#### [Instructions to follow]
Across the listing below, count the lines with "board" in them. Write nothing but the number.

#### [Source data]
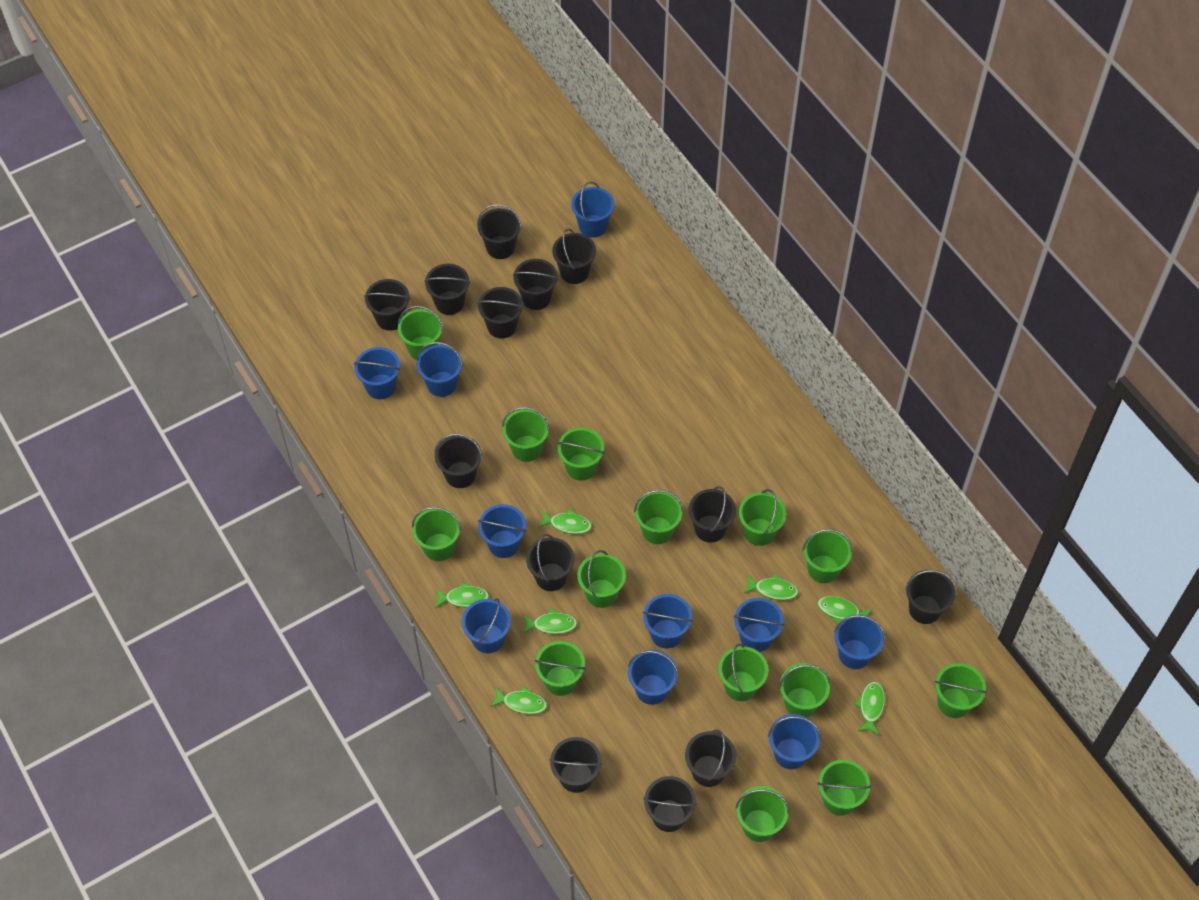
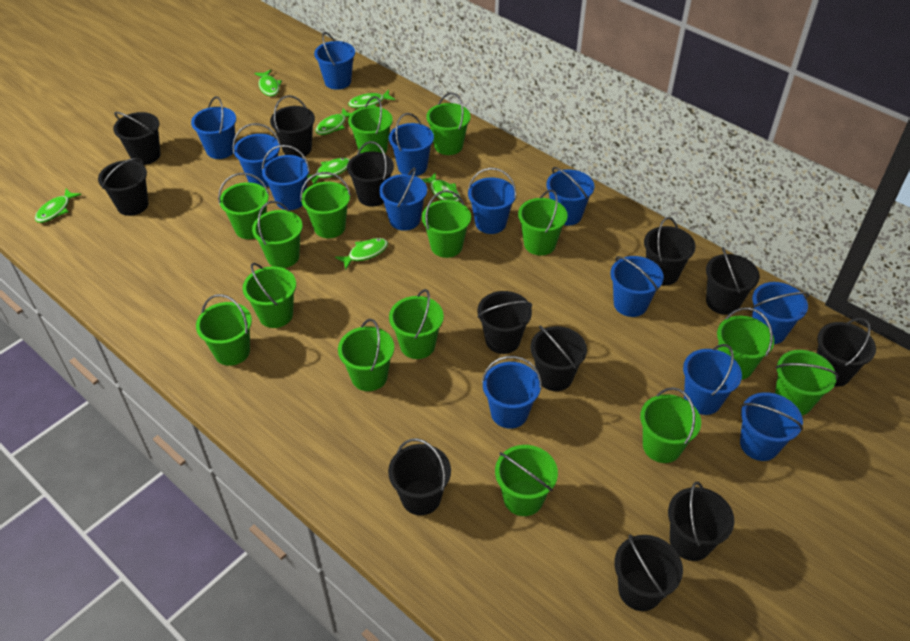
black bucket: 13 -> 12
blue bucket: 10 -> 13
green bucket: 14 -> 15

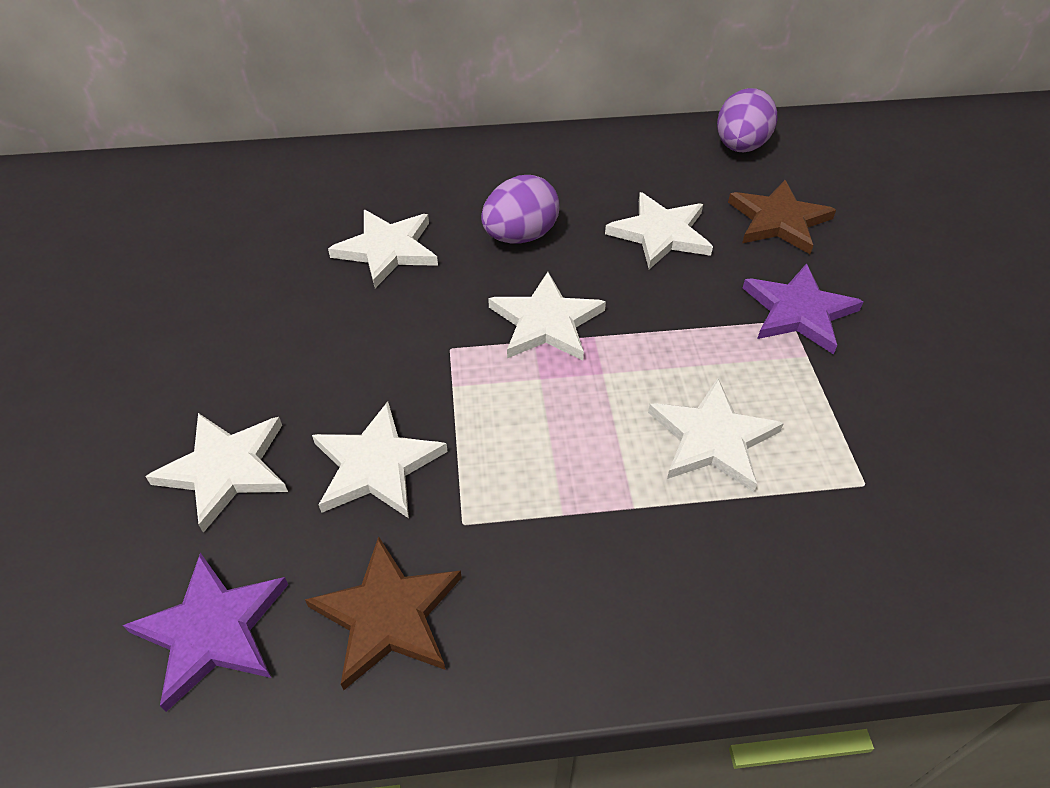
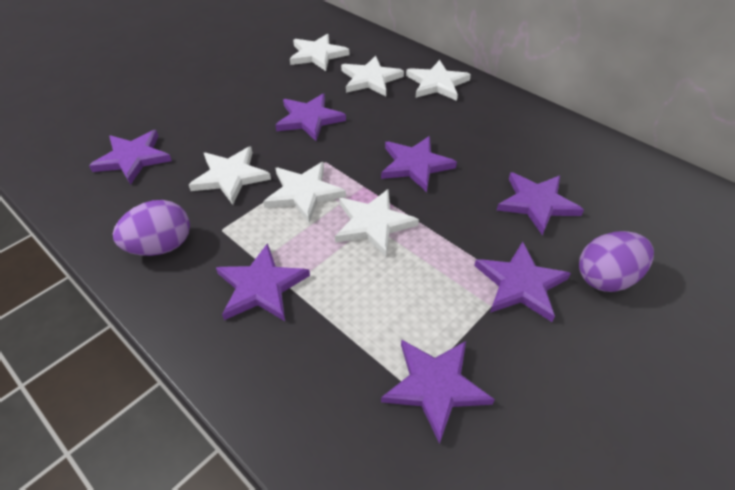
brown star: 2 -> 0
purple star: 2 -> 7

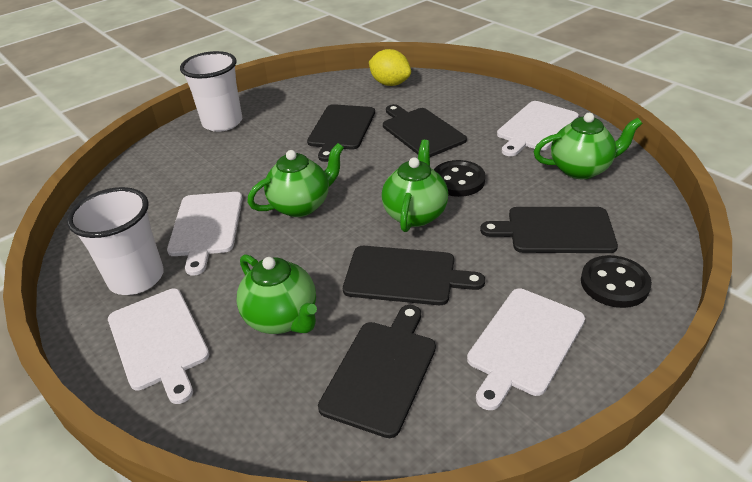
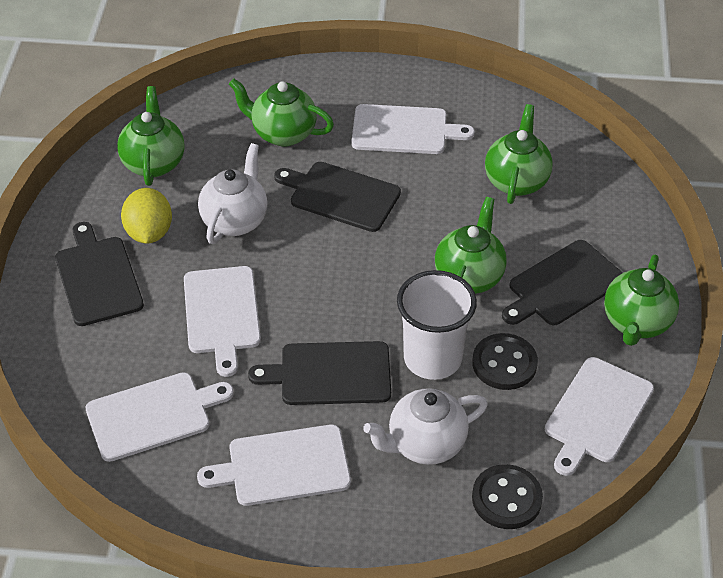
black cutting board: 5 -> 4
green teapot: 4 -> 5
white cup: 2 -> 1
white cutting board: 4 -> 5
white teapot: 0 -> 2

---

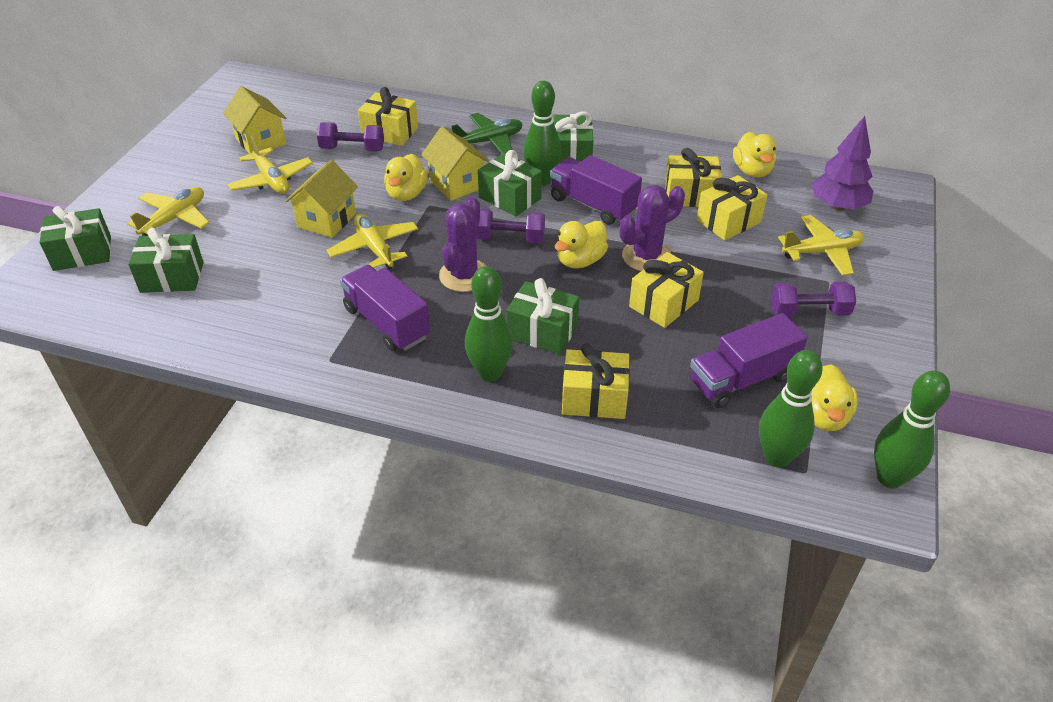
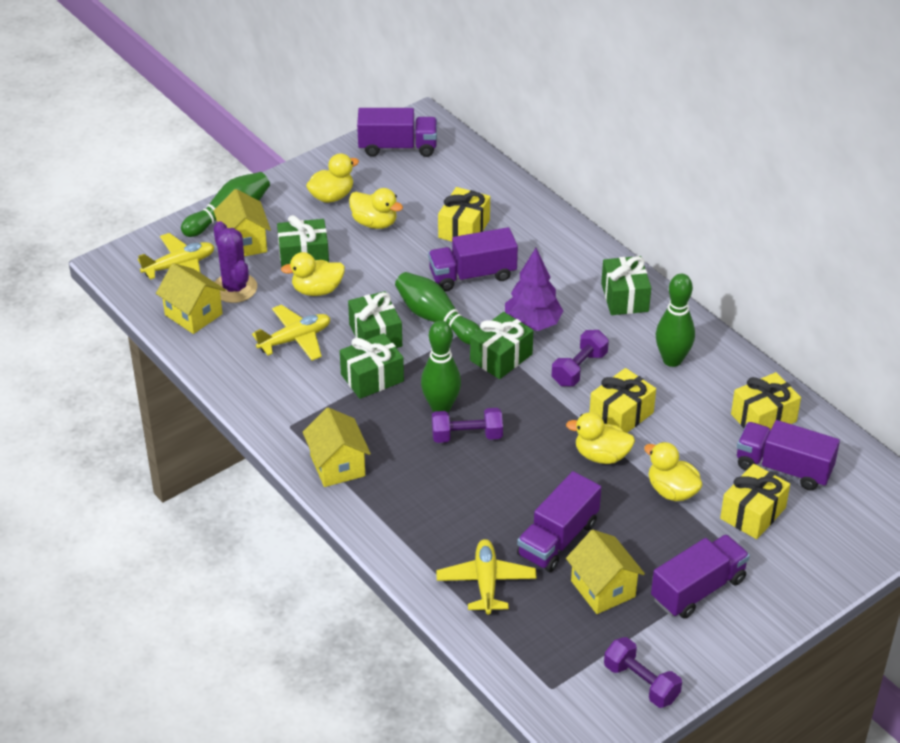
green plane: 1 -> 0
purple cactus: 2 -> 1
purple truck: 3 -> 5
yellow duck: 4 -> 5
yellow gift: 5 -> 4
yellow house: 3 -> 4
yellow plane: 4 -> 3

#### [Your response]
2